### TASK DETAILS
Retype only the stretch of lines that starts with the line containing "(633, 348) = (318, 103): green" and ends with the last line of the records, both included, exactly.
--- START ---
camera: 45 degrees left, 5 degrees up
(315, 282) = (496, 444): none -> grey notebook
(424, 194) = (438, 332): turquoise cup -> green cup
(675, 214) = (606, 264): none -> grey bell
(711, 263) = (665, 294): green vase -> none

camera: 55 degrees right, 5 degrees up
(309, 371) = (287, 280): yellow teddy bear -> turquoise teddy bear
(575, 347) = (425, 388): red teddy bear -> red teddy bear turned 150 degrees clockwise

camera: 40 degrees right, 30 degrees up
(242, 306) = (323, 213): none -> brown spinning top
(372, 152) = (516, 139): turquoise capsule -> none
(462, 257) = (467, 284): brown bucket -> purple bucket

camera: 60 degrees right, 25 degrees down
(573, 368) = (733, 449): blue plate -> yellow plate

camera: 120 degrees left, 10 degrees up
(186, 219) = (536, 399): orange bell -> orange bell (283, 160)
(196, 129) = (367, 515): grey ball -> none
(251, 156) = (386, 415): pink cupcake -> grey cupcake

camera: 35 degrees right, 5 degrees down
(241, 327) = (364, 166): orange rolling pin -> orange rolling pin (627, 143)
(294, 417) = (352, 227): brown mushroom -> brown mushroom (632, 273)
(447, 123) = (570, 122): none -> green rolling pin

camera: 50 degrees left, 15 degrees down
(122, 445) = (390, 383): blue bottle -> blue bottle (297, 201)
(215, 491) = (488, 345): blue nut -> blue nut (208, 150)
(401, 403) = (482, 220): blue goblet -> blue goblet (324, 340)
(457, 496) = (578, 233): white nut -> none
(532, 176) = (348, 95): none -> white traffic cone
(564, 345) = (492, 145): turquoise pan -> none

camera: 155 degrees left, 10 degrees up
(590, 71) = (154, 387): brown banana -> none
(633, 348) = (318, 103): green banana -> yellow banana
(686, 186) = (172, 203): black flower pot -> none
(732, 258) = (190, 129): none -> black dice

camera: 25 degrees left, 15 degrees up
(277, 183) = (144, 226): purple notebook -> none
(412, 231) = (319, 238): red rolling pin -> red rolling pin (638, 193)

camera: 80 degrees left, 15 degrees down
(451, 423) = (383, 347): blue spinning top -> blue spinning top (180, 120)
--- END ---
### WORKED SOLUTION
(633, 348) = (318, 103): green banana -> yellow banana
(686, 186) = (172, 203): black flower pot -> none
(732, 258) = (190, 129): none -> black dice

camera: 25 degrees left, 15 degrees up
(277, 183) = (144, 226): purple notebook -> none
(412, 231) = (319, 238): red rolling pin -> red rolling pin (638, 193)

camera: 80 degrees left, 15 degrees down
(451, 423) = (383, 347): blue spinning top -> blue spinning top (180, 120)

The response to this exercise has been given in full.